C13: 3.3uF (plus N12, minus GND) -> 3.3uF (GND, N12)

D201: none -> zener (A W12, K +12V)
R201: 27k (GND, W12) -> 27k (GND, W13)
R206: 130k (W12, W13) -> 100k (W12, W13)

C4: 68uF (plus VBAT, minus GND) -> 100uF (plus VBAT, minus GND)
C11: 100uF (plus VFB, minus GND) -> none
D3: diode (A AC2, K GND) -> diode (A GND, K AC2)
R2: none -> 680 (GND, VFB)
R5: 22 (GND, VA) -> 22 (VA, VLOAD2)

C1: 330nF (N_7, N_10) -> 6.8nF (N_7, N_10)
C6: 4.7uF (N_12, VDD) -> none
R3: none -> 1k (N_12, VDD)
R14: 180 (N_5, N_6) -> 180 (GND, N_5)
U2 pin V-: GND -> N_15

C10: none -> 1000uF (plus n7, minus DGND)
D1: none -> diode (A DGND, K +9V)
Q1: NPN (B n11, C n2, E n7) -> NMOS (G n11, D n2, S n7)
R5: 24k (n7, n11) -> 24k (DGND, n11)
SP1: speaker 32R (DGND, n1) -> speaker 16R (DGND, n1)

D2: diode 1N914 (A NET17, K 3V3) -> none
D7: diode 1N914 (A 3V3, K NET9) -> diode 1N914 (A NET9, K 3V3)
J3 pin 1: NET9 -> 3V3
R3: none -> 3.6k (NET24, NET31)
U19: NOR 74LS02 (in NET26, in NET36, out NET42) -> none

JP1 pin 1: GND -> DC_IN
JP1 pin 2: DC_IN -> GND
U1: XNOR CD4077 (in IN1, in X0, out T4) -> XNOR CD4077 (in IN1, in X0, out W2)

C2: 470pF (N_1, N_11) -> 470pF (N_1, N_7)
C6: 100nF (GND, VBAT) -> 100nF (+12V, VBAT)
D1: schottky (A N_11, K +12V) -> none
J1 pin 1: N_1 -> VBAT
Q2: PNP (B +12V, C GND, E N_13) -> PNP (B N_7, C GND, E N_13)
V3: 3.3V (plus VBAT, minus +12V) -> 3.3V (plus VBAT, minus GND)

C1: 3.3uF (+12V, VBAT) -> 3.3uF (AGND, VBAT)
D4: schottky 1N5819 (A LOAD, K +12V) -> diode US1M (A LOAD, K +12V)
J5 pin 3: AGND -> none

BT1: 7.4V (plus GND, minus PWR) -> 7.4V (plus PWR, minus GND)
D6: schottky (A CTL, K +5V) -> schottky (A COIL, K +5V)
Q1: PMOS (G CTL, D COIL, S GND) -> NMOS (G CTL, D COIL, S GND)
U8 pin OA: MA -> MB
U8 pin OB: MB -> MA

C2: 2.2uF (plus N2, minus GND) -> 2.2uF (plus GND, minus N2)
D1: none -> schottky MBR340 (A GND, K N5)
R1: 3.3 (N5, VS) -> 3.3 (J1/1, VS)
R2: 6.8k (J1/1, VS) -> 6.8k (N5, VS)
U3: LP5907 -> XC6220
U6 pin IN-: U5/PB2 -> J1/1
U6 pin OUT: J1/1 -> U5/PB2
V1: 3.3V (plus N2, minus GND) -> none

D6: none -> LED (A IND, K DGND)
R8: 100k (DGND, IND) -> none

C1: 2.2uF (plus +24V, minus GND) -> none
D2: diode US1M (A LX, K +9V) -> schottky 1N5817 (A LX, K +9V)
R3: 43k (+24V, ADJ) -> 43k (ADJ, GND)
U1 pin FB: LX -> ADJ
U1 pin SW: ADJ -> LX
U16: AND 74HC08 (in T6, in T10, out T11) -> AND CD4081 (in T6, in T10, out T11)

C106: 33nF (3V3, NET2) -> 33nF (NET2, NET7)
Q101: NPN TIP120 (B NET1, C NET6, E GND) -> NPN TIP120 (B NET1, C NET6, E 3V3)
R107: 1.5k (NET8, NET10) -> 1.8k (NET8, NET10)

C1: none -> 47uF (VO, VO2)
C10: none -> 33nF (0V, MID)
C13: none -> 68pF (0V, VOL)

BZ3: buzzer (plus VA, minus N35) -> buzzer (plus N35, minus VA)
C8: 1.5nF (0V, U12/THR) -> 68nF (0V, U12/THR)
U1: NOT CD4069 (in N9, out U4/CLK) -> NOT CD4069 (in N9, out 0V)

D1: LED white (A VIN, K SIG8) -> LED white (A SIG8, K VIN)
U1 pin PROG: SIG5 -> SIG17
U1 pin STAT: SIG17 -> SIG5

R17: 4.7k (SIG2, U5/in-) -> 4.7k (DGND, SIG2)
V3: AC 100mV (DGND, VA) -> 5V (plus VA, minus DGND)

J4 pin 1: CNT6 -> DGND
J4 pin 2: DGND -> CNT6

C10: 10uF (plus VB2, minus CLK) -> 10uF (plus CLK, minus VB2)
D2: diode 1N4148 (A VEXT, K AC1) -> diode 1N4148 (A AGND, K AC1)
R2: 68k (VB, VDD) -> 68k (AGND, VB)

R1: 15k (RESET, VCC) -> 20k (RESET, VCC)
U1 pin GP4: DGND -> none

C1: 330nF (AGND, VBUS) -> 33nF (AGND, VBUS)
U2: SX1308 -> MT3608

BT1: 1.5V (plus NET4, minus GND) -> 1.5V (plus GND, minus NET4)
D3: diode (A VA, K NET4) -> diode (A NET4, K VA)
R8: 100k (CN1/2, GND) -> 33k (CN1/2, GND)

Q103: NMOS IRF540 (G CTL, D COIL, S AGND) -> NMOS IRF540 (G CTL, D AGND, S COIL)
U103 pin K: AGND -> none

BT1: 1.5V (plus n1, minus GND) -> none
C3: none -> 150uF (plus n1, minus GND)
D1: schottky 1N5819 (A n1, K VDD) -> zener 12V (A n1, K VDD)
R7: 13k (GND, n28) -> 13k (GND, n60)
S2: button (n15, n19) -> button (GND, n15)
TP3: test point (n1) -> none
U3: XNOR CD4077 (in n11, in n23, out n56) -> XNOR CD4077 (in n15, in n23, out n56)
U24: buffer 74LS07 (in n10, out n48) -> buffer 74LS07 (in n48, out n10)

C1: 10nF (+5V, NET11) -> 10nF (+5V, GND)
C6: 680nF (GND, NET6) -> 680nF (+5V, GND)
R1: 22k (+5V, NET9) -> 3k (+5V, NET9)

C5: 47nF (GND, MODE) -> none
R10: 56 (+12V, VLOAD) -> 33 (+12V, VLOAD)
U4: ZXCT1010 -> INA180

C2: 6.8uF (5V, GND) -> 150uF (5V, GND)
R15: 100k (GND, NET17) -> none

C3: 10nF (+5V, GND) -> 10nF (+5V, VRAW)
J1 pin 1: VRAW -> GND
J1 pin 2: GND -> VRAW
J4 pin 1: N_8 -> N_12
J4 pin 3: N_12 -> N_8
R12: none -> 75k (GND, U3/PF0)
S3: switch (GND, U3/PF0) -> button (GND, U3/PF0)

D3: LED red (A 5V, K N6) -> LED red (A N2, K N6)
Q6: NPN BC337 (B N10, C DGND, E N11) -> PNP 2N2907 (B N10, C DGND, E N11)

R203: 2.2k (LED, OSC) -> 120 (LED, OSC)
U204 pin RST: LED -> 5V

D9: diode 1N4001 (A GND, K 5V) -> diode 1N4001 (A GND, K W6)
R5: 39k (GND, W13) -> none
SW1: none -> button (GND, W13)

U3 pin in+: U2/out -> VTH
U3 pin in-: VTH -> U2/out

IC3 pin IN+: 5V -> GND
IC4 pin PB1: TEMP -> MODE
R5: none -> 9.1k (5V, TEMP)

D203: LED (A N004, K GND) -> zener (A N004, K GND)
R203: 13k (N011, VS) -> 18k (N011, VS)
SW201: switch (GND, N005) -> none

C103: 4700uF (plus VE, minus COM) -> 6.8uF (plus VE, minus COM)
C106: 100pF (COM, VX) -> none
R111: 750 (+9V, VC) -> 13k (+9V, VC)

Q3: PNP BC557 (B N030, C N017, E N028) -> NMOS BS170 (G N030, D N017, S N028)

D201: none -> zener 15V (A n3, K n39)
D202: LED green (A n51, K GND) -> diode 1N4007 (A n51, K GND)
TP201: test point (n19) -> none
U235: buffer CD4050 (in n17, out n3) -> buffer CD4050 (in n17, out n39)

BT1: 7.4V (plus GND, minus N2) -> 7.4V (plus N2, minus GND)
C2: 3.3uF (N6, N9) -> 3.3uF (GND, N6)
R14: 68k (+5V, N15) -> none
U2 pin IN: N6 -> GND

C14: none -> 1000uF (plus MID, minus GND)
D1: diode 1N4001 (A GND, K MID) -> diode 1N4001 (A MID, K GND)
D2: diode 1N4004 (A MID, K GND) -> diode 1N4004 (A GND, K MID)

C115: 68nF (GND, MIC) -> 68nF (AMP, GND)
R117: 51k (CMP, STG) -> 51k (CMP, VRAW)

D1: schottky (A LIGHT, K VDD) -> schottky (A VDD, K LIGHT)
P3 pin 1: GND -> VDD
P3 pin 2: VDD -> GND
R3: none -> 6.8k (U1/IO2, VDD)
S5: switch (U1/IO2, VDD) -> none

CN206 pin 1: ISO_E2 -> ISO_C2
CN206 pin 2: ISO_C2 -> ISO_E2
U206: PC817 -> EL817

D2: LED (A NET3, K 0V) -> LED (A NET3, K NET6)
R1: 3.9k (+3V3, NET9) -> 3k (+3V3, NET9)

- Exercise
Take the listing from its first line to the line containing "R14: 180 (N_5, N_6) -> 180 (GND, N_5)". Reproduce those lines exactly and nothing else.

- Solution to this task
C13: 3.3uF (plus N12, minus GND) -> 3.3uF (GND, N12)

D201: none -> zener (A W12, K +12V)
R201: 27k (GND, W12) -> 27k (GND, W13)
R206: 130k (W12, W13) -> 100k (W12, W13)

C4: 68uF (plus VBAT, minus GND) -> 100uF (plus VBAT, minus GND)
C11: 100uF (plus VFB, minus GND) -> none
D3: diode (A AC2, K GND) -> diode (A GND, K AC2)
R2: none -> 680 (GND, VFB)
R5: 22 (GND, VA) -> 22 (VA, VLOAD2)

C1: 330nF (N_7, N_10) -> 6.8nF (N_7, N_10)
C6: 4.7uF (N_12, VDD) -> none
R3: none -> 1k (N_12, VDD)
R14: 180 (N_5, N_6) -> 180 (GND, N_5)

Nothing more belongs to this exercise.